** Opening Data excerpts block **

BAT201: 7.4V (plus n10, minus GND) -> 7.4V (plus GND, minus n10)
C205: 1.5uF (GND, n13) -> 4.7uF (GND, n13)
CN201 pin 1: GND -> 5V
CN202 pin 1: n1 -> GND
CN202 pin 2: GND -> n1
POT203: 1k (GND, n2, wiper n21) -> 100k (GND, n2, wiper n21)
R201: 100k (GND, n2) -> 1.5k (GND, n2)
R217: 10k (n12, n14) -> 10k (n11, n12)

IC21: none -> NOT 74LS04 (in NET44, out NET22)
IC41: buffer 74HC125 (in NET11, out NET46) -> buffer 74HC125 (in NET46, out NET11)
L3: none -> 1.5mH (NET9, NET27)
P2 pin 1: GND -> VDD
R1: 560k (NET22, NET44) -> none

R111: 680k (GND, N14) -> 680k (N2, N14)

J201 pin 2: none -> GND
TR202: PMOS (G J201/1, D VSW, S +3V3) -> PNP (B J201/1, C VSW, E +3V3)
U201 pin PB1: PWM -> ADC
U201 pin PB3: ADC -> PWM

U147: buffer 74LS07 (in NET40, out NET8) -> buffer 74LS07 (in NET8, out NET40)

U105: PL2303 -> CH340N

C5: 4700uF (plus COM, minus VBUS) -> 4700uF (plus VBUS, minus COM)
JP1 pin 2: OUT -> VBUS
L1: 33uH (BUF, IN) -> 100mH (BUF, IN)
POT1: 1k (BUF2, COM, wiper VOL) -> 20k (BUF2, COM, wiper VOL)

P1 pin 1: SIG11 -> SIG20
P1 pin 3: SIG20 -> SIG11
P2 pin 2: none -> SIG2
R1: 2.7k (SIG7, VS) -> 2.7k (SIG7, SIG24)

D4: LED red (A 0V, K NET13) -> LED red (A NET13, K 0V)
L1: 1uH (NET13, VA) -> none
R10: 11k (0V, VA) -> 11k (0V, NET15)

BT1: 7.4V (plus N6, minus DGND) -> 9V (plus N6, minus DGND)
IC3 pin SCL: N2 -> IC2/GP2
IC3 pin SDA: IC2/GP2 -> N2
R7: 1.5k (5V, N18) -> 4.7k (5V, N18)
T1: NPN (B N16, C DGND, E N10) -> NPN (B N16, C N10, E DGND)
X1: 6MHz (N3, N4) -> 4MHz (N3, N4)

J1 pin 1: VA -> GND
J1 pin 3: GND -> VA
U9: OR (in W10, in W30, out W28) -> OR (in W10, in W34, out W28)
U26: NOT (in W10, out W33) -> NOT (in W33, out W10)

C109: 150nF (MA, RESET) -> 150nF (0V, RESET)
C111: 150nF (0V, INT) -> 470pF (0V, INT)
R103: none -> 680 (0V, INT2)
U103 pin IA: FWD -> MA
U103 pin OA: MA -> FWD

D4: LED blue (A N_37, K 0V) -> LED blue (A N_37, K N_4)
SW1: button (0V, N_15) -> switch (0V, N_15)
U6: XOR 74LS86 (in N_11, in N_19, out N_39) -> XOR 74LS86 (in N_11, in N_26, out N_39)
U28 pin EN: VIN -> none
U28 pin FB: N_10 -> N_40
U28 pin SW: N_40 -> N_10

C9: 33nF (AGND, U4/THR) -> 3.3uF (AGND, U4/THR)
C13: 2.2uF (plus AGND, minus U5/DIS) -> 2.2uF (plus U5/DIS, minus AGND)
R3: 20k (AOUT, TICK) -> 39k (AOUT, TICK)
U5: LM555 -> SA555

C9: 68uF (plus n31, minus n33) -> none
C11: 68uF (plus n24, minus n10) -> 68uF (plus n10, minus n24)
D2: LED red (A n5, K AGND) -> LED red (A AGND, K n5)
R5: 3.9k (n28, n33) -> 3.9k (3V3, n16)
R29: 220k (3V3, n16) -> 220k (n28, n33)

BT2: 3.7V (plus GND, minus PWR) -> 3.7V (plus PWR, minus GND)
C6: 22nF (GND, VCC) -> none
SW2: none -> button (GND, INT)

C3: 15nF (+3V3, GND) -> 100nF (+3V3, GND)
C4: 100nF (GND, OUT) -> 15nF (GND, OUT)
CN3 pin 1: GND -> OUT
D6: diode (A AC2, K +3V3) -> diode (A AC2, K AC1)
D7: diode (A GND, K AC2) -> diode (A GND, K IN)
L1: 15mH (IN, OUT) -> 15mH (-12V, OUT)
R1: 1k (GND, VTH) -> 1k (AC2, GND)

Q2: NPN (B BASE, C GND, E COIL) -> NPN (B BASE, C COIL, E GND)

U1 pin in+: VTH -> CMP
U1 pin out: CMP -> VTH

** Closing Data excerpts block **

Every entry should be printed again exactly as it stands.

*Response*:
BAT201: 7.4V (plus n10, minus GND) -> 7.4V (plus GND, minus n10)
C205: 1.5uF (GND, n13) -> 4.7uF (GND, n13)
CN201 pin 1: GND -> 5V
CN202 pin 1: n1 -> GND
CN202 pin 2: GND -> n1
POT203: 1k (GND, n2, wiper n21) -> 100k (GND, n2, wiper n21)
R201: 100k (GND, n2) -> 1.5k (GND, n2)
R217: 10k (n12, n14) -> 10k (n11, n12)

IC21: none -> NOT 74LS04 (in NET44, out NET22)
IC41: buffer 74HC125 (in NET11, out NET46) -> buffer 74HC125 (in NET46, out NET11)
L3: none -> 1.5mH (NET9, NET27)
P2 pin 1: GND -> VDD
R1: 560k (NET22, NET44) -> none

R111: 680k (GND, N14) -> 680k (N2, N14)

J201 pin 2: none -> GND
TR202: PMOS (G J201/1, D VSW, S +3V3) -> PNP (B J201/1, C VSW, E +3V3)
U201 pin PB1: PWM -> ADC
U201 pin PB3: ADC -> PWM

U147: buffer 74LS07 (in NET40, out NET8) -> buffer 74LS07 (in NET8, out NET40)

U105: PL2303 -> CH340N

C5: 4700uF (plus COM, minus VBUS) -> 4700uF (plus VBUS, minus COM)
JP1 pin 2: OUT -> VBUS
L1: 33uH (BUF, IN) -> 100mH (BUF, IN)
POT1: 1k (BUF2, COM, wiper VOL) -> 20k (BUF2, COM, wiper VOL)

P1 pin 1: SIG11 -> SIG20
P1 pin 3: SIG20 -> SIG11
P2 pin 2: none -> SIG2
R1: 2.7k (SIG7, VS) -> 2.7k (SIG7, SIG24)

D4: LED red (A 0V, K NET13) -> LED red (A NET13, K 0V)
L1: 1uH (NET13, VA) -> none
R10: 11k (0V, VA) -> 11k (0V, NET15)

BT1: 7.4V (plus N6, minus DGND) -> 9V (plus N6, minus DGND)
IC3 pin SCL: N2 -> IC2/GP2
IC3 pin SDA: IC2/GP2 -> N2
R7: 1.5k (5V, N18) -> 4.7k (5V, N18)
T1: NPN (B N16, C DGND, E N10) -> NPN (B N16, C N10, E DGND)
X1: 6MHz (N3, N4) -> 4MHz (N3, N4)

J1 pin 1: VA -> GND
J1 pin 3: GND -> VA
U9: OR (in W10, in W30, out W28) -> OR (in W10, in W34, out W28)
U26: NOT (in W10, out W33) -> NOT (in W33, out W10)

C109: 150nF (MA, RESET) -> 150nF (0V, RESET)
C111: 150nF (0V, INT) -> 470pF (0V, INT)
R103: none -> 680 (0V, INT2)
U103 pin IA: FWD -> MA
U103 pin OA: MA -> FWD

D4: LED blue (A N_37, K 0V) -> LED blue (A N_37, K N_4)
SW1: button (0V, N_15) -> switch (0V, N_15)
U6: XOR 74LS86 (in N_11, in N_19, out N_39) -> XOR 74LS86 (in N_11, in N_26, out N_39)
U28 pin EN: VIN -> none
U28 pin FB: N_10 -> N_40
U28 pin SW: N_40 -> N_10

C9: 33nF (AGND, U4/THR) -> 3.3uF (AGND, U4/THR)
C13: 2.2uF (plus AGND, minus U5/DIS) -> 2.2uF (plus U5/DIS, minus AGND)
R3: 20k (AOUT, TICK) -> 39k (AOUT, TICK)
U5: LM555 -> SA555

C9: 68uF (plus n31, minus n33) -> none
C11: 68uF (plus n24, minus n10) -> 68uF (plus n10, minus n24)
D2: LED red (A n5, K AGND) -> LED red (A AGND, K n5)
R5: 3.9k (n28, n33) -> 3.9k (3V3, n16)
R29: 220k (3V3, n16) -> 220k (n28, n33)

BT2: 3.7V (plus GND, minus PWR) -> 3.7V (plus PWR, minus GND)
C6: 22nF (GND, VCC) -> none
SW2: none -> button (GND, INT)

C3: 15nF (+3V3, GND) -> 100nF (+3V3, GND)
C4: 100nF (GND, OUT) -> 15nF (GND, OUT)
CN3 pin 1: GND -> OUT
D6: diode (A AC2, K +3V3) -> diode (A AC2, K AC1)
D7: diode (A GND, K AC2) -> diode (A GND, K IN)
L1: 15mH (IN, OUT) -> 15mH (-12V, OUT)
R1: 1k (GND, VTH) -> 1k (AC2, GND)

Q2: NPN (B BASE, C GND, E COIL) -> NPN (B BASE, C COIL, E GND)

U1 pin in+: VTH -> CMP
U1 pin out: CMP -> VTH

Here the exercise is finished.